Exactly the lines from the top of the records below through the one containing "U1 pin RB7: SDA -> RX2" must be set down, with no line added or dropped.

=== Provided records ===

- - - -

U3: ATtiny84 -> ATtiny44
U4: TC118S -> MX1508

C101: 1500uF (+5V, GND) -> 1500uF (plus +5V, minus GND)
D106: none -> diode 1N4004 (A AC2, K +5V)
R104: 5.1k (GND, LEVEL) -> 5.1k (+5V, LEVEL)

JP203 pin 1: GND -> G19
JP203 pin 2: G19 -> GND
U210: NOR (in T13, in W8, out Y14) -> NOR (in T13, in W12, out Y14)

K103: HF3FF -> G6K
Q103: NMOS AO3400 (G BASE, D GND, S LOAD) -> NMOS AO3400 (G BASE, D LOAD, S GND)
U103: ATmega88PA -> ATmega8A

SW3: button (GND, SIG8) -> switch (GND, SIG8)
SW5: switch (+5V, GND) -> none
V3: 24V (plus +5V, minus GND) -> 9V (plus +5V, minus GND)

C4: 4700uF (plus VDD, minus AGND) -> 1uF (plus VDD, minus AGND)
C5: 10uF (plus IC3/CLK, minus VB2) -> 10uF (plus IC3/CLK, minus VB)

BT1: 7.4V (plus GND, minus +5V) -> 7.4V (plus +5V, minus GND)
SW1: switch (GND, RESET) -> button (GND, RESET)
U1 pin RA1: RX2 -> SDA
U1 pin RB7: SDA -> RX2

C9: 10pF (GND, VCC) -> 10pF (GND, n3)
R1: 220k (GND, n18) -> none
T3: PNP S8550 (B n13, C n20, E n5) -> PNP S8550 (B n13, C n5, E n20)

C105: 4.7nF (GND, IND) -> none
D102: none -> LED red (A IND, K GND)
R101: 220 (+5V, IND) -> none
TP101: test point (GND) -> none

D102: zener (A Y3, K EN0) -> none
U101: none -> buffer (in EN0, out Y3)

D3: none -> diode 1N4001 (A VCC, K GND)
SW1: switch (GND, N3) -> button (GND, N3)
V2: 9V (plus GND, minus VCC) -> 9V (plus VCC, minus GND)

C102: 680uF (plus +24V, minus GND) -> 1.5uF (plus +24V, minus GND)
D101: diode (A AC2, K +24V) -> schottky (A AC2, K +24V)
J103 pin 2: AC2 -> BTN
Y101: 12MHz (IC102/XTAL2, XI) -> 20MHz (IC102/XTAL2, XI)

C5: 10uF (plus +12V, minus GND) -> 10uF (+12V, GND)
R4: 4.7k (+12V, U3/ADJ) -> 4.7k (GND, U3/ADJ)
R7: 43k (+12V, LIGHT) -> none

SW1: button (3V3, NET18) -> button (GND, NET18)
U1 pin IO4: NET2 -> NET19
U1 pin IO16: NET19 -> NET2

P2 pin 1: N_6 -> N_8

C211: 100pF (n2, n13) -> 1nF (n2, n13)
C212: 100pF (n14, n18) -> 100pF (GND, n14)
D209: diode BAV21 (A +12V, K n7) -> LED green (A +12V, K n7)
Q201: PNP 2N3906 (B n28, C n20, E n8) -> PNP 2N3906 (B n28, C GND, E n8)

- - - -

=== Expected answer ===
U3: ATtiny84 -> ATtiny44
U4: TC118S -> MX1508

C101: 1500uF (+5V, GND) -> 1500uF (plus +5V, minus GND)
D106: none -> diode 1N4004 (A AC2, K +5V)
R104: 5.1k (GND, LEVEL) -> 5.1k (+5V, LEVEL)

JP203 pin 1: GND -> G19
JP203 pin 2: G19 -> GND
U210: NOR (in T13, in W8, out Y14) -> NOR (in T13, in W12, out Y14)

K103: HF3FF -> G6K
Q103: NMOS AO3400 (G BASE, D GND, S LOAD) -> NMOS AO3400 (G BASE, D LOAD, S GND)
U103: ATmega88PA -> ATmega8A

SW3: button (GND, SIG8) -> switch (GND, SIG8)
SW5: switch (+5V, GND) -> none
V3: 24V (plus +5V, minus GND) -> 9V (plus +5V, minus GND)

C4: 4700uF (plus VDD, minus AGND) -> 1uF (plus VDD, minus AGND)
C5: 10uF (plus IC3/CLK, minus VB2) -> 10uF (plus IC3/CLK, minus VB)

BT1: 7.4V (plus GND, minus +5V) -> 7.4V (plus +5V, minus GND)
SW1: switch (GND, RESET) -> button (GND, RESET)
U1 pin RA1: RX2 -> SDA
U1 pin RB7: SDA -> RX2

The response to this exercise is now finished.